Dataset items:
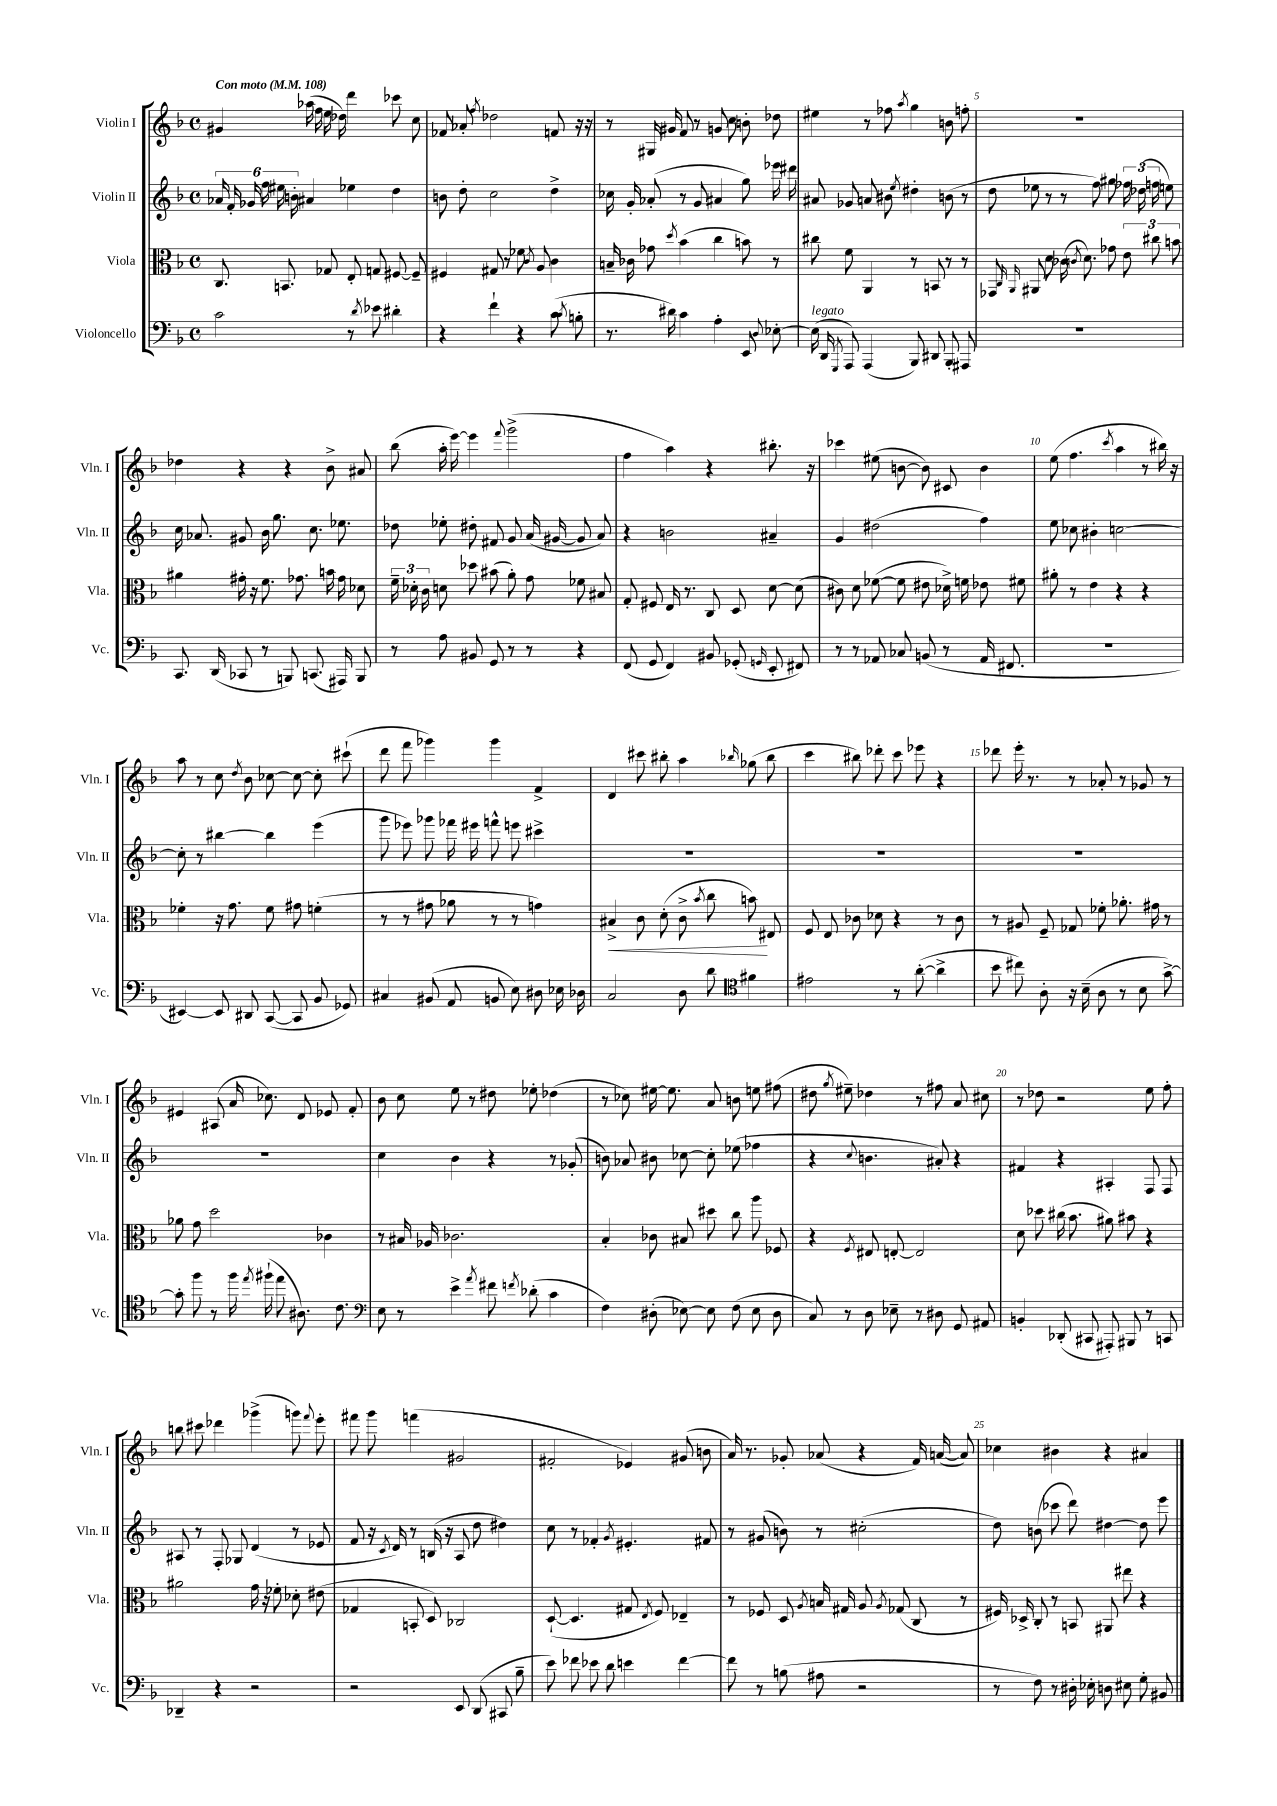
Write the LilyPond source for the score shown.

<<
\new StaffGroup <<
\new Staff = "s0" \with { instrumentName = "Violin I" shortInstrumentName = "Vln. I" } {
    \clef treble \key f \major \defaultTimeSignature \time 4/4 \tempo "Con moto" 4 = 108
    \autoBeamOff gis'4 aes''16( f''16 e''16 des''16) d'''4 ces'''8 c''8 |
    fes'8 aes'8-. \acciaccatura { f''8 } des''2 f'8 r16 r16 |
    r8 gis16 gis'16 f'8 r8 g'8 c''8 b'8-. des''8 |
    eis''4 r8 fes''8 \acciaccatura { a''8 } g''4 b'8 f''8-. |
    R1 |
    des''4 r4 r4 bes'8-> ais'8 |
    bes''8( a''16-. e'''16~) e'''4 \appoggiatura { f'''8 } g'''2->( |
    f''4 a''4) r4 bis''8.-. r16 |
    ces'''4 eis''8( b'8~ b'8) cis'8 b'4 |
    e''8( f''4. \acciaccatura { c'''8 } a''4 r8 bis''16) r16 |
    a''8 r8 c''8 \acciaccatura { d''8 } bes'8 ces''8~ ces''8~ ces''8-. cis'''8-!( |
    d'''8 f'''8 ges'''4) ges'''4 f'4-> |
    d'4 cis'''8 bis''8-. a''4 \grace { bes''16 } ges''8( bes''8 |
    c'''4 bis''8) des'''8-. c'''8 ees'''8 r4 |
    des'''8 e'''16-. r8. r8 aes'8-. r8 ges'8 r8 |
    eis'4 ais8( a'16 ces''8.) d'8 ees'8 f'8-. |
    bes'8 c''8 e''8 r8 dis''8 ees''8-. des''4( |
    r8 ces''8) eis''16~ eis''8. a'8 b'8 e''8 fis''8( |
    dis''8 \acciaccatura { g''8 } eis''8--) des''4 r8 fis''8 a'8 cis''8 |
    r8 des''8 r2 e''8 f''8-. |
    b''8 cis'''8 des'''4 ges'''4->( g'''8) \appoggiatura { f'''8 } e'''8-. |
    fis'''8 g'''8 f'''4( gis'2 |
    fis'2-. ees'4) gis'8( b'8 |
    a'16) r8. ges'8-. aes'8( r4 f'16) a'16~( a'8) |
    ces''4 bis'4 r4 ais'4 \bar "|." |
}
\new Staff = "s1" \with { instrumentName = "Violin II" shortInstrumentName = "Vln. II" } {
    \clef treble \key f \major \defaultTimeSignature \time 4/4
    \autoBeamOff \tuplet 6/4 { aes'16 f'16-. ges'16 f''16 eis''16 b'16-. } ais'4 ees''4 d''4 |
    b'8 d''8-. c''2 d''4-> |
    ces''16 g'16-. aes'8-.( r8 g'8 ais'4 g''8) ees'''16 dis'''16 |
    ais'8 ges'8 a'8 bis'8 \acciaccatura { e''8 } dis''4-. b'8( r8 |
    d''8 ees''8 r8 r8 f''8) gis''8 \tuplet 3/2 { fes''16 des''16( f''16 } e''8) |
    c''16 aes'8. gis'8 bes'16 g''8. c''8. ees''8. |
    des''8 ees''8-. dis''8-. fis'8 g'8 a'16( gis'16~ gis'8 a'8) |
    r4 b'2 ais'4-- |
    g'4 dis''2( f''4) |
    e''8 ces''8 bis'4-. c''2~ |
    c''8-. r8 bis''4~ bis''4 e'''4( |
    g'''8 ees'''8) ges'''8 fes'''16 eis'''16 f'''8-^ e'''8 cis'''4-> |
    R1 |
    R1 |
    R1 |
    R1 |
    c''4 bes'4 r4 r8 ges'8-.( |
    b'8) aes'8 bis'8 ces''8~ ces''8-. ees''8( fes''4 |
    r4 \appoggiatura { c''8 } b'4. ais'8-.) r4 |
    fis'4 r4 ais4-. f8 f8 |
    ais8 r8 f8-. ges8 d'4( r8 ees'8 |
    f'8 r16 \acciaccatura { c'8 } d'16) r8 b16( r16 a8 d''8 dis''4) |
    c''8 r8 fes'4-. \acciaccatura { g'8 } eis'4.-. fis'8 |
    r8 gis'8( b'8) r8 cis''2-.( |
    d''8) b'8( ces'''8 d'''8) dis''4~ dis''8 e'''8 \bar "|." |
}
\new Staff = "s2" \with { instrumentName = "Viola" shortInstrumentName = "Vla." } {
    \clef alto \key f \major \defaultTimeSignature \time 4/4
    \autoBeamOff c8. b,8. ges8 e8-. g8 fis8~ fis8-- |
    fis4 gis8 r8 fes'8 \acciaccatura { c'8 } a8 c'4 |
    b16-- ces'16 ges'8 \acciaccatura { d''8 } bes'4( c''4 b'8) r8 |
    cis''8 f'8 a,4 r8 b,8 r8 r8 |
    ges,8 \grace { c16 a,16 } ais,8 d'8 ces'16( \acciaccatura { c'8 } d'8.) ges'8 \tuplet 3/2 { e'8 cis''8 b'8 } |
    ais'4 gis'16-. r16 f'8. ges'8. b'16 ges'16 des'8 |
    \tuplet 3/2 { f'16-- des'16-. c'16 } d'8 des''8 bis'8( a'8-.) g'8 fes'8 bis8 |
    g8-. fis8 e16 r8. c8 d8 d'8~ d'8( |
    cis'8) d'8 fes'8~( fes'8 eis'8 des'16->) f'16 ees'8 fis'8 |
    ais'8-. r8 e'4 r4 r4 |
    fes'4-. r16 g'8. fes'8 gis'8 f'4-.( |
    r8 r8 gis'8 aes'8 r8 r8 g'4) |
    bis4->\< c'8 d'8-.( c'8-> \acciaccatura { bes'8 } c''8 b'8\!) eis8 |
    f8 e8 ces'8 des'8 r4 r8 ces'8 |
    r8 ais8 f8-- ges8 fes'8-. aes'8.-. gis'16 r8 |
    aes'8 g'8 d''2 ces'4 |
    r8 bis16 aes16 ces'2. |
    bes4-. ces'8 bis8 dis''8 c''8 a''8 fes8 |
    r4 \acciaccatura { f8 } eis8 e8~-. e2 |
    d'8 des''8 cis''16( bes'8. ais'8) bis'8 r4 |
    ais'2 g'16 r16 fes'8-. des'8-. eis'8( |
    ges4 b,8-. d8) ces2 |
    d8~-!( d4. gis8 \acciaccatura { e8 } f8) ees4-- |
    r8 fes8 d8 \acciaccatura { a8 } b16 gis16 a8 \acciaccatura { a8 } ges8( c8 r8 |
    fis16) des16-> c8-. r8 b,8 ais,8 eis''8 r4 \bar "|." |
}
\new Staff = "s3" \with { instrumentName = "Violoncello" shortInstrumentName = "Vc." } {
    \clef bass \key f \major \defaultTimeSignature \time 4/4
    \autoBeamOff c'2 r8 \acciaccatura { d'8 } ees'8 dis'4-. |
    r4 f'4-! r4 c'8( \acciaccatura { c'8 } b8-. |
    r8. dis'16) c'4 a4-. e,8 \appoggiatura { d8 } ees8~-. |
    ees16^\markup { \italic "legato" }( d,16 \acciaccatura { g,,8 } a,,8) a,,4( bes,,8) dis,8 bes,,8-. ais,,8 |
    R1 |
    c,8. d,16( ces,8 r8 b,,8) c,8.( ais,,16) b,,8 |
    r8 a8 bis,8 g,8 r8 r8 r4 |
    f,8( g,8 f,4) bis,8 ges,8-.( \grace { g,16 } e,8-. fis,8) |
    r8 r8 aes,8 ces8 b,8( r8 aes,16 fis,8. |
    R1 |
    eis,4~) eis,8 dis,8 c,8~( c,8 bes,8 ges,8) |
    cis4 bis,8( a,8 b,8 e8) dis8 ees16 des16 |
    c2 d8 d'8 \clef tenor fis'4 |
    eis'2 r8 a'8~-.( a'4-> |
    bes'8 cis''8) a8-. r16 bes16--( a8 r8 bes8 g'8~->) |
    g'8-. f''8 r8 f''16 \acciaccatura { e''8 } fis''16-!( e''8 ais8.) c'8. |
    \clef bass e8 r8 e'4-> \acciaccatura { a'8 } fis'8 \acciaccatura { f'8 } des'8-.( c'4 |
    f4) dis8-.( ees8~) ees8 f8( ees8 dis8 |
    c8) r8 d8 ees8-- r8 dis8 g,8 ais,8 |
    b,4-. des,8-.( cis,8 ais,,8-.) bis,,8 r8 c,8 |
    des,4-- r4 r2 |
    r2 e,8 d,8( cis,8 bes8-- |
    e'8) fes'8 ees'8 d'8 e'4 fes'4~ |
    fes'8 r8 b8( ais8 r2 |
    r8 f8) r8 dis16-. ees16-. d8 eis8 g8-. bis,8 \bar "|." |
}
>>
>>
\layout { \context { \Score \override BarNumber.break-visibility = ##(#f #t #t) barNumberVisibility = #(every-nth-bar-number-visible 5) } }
--
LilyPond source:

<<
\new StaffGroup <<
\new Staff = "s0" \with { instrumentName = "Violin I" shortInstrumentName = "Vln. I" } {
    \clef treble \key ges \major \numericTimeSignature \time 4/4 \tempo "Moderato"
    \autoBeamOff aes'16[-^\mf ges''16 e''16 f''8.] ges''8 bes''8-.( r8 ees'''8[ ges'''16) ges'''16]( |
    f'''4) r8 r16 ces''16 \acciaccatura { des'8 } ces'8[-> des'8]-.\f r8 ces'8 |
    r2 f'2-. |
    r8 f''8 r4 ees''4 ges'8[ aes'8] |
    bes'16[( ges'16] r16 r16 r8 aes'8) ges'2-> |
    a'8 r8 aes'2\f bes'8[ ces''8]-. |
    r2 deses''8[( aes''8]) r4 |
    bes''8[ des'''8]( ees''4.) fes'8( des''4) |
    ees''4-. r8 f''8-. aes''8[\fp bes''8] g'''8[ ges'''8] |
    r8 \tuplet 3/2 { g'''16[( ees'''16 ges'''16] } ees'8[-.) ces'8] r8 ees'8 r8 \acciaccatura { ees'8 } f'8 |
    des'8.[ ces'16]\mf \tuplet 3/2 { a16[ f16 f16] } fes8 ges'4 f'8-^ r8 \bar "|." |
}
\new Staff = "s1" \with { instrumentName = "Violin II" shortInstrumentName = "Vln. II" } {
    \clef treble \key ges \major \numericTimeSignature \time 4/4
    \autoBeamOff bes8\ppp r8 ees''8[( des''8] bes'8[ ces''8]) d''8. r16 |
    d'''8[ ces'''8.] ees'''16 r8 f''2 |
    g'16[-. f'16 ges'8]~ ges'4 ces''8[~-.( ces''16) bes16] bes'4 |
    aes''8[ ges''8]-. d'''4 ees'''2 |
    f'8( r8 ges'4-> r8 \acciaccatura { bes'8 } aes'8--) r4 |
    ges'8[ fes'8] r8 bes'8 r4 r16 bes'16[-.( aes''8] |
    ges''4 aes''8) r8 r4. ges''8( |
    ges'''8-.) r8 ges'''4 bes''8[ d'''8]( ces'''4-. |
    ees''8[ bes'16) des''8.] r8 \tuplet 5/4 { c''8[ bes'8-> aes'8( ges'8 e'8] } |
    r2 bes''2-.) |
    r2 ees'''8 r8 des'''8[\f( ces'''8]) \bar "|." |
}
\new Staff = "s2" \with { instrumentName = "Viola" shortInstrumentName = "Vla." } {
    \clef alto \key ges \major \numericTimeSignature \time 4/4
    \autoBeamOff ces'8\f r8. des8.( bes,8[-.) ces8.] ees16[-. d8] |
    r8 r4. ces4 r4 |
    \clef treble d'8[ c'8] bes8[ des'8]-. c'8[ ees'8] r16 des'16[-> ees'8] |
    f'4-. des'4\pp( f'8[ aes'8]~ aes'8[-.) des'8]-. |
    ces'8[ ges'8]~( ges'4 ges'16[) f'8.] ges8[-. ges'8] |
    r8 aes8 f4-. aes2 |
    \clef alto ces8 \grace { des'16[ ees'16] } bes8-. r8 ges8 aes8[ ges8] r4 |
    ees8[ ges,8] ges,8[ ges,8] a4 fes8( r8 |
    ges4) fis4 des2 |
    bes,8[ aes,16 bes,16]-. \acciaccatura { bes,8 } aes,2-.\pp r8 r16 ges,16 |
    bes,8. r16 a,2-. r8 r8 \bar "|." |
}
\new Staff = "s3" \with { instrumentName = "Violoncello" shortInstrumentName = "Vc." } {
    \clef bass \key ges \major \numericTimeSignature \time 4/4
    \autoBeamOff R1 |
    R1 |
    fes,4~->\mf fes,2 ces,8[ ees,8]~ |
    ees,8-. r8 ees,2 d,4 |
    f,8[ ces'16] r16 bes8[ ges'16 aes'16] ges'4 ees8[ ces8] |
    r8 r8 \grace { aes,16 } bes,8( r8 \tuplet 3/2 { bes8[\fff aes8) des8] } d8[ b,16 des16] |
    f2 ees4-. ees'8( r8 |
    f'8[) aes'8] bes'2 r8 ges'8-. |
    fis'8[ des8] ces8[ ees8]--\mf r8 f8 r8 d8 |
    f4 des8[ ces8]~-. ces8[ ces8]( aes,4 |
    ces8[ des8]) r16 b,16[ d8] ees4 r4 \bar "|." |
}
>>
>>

Work to do ::
Show every line of the rows above that contains the string "defaultTimeSignature", with case counting.

Solution for this task ::
    \clef treble \key f \major \defaultTimeSignature \time 4/4 \tempo "Con moto" 4 = 108
    \clef treble \key f \major \defaultTimeSignature \time 4/4
    \clef alto \key f \major \defaultTimeSignature \time 4/4
    \clef bass \key f \major \defaultTimeSignature \time 4/4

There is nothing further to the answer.